Task prompt:
Transcribe the lines from the start of the data below through the line with "(300, 221) = (479, 165): orange", word for word and nothing more.

Study material:
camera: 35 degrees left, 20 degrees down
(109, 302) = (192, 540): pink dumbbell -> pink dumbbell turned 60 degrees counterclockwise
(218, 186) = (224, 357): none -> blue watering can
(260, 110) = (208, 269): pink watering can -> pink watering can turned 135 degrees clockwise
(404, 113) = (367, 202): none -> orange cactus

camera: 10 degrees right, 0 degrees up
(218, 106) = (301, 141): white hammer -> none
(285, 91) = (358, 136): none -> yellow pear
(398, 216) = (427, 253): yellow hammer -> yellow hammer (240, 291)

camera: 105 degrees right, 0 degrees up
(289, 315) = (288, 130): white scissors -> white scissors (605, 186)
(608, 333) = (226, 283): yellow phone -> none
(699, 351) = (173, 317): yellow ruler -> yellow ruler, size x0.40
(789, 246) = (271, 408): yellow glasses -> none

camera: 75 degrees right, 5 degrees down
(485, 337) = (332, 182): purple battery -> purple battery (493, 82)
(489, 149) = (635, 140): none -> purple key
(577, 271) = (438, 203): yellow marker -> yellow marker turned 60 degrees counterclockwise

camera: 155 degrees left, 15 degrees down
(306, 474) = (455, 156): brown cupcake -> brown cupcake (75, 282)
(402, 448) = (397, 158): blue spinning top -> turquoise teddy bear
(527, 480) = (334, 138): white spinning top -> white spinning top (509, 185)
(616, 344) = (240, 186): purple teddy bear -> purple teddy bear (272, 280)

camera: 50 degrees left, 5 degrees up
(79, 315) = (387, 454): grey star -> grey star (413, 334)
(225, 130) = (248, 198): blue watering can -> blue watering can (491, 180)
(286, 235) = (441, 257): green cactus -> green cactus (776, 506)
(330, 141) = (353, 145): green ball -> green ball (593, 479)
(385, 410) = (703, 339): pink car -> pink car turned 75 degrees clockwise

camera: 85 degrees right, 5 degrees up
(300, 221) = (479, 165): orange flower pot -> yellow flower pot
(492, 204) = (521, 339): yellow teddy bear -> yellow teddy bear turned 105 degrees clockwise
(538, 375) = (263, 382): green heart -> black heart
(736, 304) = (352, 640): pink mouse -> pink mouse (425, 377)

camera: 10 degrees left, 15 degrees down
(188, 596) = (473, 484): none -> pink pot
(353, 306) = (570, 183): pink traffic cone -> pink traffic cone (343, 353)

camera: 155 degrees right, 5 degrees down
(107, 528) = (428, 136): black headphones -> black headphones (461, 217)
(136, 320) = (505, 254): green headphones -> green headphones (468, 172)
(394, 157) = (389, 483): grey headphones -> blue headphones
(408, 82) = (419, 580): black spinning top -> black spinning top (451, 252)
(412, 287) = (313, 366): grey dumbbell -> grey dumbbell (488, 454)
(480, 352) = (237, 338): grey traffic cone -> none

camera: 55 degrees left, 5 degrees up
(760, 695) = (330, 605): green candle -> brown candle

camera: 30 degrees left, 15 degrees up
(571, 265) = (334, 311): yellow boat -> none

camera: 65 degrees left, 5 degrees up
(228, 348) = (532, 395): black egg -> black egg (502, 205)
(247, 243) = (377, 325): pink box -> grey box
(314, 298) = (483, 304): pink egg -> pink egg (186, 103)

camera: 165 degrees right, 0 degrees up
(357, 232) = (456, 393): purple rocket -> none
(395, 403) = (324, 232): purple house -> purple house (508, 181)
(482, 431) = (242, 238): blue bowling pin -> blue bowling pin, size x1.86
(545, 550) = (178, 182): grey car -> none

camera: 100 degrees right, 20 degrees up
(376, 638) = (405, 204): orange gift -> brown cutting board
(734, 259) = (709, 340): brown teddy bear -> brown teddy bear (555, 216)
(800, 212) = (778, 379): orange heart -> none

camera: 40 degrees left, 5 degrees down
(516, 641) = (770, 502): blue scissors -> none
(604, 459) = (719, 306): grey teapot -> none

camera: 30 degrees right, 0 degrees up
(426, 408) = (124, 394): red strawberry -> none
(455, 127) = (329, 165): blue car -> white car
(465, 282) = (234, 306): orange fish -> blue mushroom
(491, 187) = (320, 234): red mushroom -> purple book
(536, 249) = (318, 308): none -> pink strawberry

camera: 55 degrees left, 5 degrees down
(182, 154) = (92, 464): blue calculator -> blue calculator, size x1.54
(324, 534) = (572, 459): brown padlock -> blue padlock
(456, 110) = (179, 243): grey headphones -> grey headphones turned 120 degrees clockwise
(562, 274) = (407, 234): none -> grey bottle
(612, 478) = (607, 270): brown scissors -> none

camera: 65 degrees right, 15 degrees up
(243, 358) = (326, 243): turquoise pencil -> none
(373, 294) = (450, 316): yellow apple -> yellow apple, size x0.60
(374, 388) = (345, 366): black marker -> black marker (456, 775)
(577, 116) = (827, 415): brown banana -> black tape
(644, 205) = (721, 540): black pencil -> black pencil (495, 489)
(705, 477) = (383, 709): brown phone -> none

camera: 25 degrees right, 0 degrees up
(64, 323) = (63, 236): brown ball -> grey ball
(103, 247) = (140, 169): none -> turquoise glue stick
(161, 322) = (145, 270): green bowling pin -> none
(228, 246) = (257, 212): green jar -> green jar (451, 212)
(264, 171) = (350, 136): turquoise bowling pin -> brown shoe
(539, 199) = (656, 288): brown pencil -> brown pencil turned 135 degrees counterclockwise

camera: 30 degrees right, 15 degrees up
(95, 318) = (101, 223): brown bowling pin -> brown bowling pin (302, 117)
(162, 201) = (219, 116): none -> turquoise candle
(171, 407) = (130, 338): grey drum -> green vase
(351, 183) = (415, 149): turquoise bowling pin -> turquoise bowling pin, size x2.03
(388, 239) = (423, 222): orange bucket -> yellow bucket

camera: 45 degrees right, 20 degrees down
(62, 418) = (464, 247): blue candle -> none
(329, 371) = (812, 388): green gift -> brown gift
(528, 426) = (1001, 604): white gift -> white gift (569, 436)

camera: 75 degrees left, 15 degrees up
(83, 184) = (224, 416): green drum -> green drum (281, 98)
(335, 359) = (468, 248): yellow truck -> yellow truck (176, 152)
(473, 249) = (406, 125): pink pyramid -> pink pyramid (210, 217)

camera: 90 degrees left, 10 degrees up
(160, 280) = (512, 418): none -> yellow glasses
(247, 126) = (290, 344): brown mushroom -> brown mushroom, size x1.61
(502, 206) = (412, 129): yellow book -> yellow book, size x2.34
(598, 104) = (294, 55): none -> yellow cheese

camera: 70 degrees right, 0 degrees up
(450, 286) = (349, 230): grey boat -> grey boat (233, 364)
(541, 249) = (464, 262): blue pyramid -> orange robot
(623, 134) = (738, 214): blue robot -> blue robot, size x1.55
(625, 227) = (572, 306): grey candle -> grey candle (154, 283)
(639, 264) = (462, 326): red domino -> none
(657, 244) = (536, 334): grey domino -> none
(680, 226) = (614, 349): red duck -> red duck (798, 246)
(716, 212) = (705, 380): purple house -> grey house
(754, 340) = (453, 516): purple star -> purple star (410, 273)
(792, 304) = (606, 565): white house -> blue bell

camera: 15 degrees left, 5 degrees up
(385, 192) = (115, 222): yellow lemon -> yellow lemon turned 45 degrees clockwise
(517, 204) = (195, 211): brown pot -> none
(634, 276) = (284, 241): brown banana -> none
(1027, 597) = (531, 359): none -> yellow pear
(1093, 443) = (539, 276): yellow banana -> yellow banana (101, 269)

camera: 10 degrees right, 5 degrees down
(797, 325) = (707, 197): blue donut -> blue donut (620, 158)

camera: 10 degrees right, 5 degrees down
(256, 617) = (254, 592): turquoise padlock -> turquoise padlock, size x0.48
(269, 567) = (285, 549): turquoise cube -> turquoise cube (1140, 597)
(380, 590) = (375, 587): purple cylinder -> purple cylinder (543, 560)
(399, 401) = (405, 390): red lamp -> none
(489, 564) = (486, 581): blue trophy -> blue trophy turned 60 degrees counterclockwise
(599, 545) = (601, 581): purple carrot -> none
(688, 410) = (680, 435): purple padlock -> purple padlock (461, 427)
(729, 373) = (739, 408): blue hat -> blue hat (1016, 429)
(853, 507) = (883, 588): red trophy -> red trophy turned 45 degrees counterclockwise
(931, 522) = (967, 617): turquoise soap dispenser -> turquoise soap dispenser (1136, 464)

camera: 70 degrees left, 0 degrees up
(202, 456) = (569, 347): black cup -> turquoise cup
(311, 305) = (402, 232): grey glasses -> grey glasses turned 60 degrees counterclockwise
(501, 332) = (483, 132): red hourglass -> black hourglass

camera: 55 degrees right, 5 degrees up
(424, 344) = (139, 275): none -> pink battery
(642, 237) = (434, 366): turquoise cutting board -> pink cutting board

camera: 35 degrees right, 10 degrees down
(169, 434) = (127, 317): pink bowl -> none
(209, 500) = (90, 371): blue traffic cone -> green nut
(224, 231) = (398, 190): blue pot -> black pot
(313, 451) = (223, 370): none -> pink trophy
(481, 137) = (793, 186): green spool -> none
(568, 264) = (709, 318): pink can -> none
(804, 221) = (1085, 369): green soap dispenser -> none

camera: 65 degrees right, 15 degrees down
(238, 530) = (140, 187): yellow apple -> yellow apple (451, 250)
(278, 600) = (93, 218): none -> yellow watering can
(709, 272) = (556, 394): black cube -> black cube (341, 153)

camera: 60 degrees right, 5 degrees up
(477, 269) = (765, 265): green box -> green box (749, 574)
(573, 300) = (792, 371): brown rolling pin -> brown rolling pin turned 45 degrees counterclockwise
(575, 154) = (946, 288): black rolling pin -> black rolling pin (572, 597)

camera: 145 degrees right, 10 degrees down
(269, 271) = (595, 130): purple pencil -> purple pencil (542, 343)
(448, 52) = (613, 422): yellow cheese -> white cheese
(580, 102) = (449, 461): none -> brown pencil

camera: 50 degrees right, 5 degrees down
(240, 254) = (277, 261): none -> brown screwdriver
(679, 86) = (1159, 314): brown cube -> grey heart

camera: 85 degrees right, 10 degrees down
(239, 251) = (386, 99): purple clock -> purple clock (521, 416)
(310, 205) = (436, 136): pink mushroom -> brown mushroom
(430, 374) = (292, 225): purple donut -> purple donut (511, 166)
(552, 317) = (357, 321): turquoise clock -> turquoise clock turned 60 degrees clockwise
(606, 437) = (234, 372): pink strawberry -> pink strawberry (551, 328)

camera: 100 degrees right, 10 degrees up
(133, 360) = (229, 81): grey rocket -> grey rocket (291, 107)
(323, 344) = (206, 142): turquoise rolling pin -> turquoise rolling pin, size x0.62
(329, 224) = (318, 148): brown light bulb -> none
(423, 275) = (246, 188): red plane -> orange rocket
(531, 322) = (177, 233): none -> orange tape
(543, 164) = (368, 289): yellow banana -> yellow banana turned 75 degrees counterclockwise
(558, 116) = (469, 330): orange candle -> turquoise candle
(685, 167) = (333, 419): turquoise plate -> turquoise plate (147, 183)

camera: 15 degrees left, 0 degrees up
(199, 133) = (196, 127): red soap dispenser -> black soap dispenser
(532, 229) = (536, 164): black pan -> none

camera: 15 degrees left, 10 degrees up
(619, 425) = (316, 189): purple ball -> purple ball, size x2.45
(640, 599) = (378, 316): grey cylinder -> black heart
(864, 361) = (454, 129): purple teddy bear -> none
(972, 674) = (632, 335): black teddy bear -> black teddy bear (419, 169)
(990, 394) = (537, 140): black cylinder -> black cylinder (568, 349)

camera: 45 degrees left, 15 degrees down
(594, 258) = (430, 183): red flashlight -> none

Answer to this exercise:
camera: 35 degrees left, 20 degrees down
(109, 302) = (192, 540): pink dumbbell -> pink dumbbell turned 60 degrees counterclockwise
(218, 186) = (224, 357): none -> blue watering can
(260, 110) = (208, 269): pink watering can -> pink watering can turned 135 degrees clockwise
(404, 113) = (367, 202): none -> orange cactus

camera: 10 degrees right, 0 degrees up
(218, 106) = (301, 141): white hammer -> none
(285, 91) = (358, 136): none -> yellow pear
(398, 216) = (427, 253): yellow hammer -> yellow hammer (240, 291)

camera: 105 degrees right, 0 degrees up
(289, 315) = (288, 130): white scissors -> white scissors (605, 186)
(608, 333) = (226, 283): yellow phone -> none
(699, 351) = (173, 317): yellow ruler -> yellow ruler, size x0.40
(789, 246) = (271, 408): yellow glasses -> none

camera: 75 degrees right, 5 degrees down
(485, 337) = (332, 182): purple battery -> purple battery (493, 82)
(489, 149) = (635, 140): none -> purple key
(577, 271) = (438, 203): yellow marker -> yellow marker turned 60 degrees counterclockwise

camera: 155 degrees left, 15 degrees down
(306, 474) = (455, 156): brown cupcake -> brown cupcake (75, 282)
(402, 448) = (397, 158): blue spinning top -> turquoise teddy bear
(527, 480) = (334, 138): white spinning top -> white spinning top (509, 185)
(616, 344) = (240, 186): purple teddy bear -> purple teddy bear (272, 280)

camera: 50 degrees left, 5 degrees up
(79, 315) = (387, 454): grey star -> grey star (413, 334)
(225, 130) = (248, 198): blue watering can -> blue watering can (491, 180)
(286, 235) = (441, 257): green cactus -> green cactus (776, 506)
(330, 141) = (353, 145): green ball -> green ball (593, 479)
(385, 410) = (703, 339): pink car -> pink car turned 75 degrees clockwise

camera: 85 degrees right, 5 degrees up
(300, 221) = (479, 165): orange flower pot -> yellow flower pot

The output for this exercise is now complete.